What is being asked:
Look for the line containing "(335, 434) = (261, 405): red box -> none" in the entries below, then print that line and all that follow it exactly.

-=-=-=-=-

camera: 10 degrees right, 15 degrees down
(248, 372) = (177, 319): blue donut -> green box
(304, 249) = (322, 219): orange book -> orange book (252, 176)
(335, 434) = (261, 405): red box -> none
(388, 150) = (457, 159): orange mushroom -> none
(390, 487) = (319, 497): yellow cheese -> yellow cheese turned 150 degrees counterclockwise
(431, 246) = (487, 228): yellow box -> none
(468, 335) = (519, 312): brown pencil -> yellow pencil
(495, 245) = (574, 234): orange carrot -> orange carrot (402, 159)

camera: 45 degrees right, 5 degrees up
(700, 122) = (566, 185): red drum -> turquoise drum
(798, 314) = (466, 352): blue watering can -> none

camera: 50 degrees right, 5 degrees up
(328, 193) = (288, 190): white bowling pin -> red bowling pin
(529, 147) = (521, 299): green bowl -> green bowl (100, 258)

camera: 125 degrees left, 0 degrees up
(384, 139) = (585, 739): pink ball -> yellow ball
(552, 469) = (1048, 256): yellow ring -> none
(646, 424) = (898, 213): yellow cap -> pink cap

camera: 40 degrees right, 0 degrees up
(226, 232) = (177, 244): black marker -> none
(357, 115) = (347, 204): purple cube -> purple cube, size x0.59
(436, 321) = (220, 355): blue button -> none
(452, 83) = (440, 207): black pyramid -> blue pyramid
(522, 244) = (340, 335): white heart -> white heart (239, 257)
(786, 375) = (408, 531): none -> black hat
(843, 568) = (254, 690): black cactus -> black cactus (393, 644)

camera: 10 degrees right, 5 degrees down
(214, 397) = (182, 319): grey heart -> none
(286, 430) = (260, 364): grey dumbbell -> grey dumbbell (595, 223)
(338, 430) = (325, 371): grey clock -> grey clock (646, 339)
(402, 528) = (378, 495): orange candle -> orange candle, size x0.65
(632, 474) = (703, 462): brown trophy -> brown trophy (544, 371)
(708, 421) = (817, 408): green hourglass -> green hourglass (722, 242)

-=-=-=-=-

Task output:
(335, 434) = (261, 405): red box -> none
(388, 150) = (457, 159): orange mushroom -> none
(390, 487) = (319, 497): yellow cheese -> yellow cheese turned 150 degrees counterclockwise
(431, 246) = (487, 228): yellow box -> none
(468, 335) = (519, 312): brown pencil -> yellow pencil
(495, 245) = (574, 234): orange carrot -> orange carrot (402, 159)

camera: 45 degrees right, 5 degrees up
(700, 122) = (566, 185): red drum -> turquoise drum
(798, 314) = (466, 352): blue watering can -> none

camera: 50 degrees right, 5 degrees up
(328, 193) = (288, 190): white bowling pin -> red bowling pin
(529, 147) = (521, 299): green bowl -> green bowl (100, 258)

camera: 125 degrees left, 0 degrees up
(384, 139) = (585, 739): pink ball -> yellow ball
(552, 469) = (1048, 256): yellow ring -> none
(646, 424) = (898, 213): yellow cap -> pink cap

camera: 40 degrees right, 0 degrees up
(226, 232) = (177, 244): black marker -> none
(357, 115) = (347, 204): purple cube -> purple cube, size x0.59
(436, 321) = (220, 355): blue button -> none
(452, 83) = (440, 207): black pyramid -> blue pyramid
(522, 244) = (340, 335): white heart -> white heart (239, 257)
(786, 375) = (408, 531): none -> black hat
(843, 568) = (254, 690): black cactus -> black cactus (393, 644)

camera: 10 degrees right, 5 degrees down
(214, 397) = (182, 319): grey heart -> none
(286, 430) = (260, 364): grey dumbbell -> grey dumbbell (595, 223)
(338, 430) = (325, 371): grey clock -> grey clock (646, 339)
(402, 528) = (378, 495): orange candle -> orange candle, size x0.65
(632, 474) = (703, 462): brown trophy -> brown trophy (544, 371)
(708, 421) = (817, 408): green hourglass -> green hourglass (722, 242)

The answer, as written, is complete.